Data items
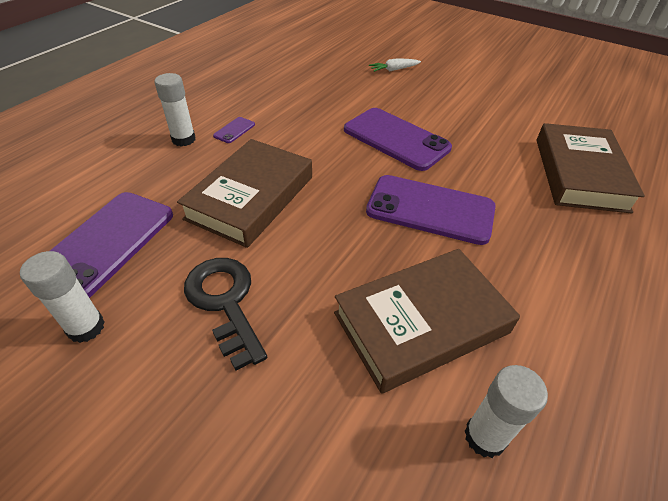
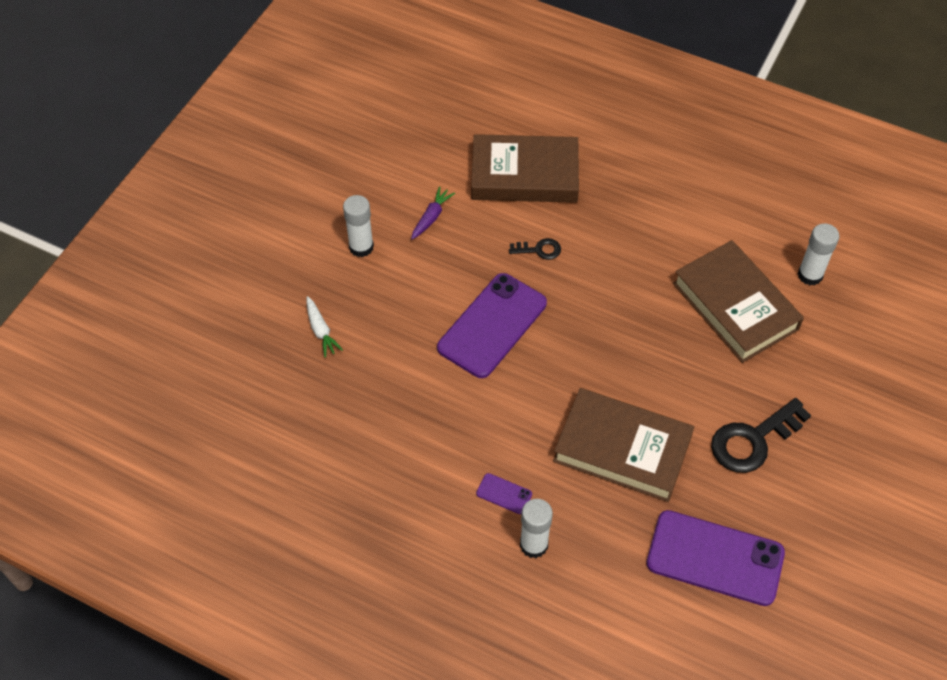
camera: 95 degrees left, 10 degrees up
(86, 327) = (804, 533): white glue stick -> white glue stick (361, 247)
(430, 209) = (605, 297): purple phone -> none
(485, 173) = (539, 250): none -> black key
(509, 119) = (431, 217): none -> purple carrot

DESCRIPTION OF THE TASK:
Taking each record in turn, retype it exactly and drop any picture.

SOLUTION FOR THIS EXERCISE:
camera: 95 degrees left, 10 degrees up
(86, 327) = (804, 533): white glue stick -> white glue stick (361, 247)
(430, 209) = (605, 297): purple phone -> none
(485, 173) = (539, 250): none -> black key
(509, 119) = (431, 217): none -> purple carrot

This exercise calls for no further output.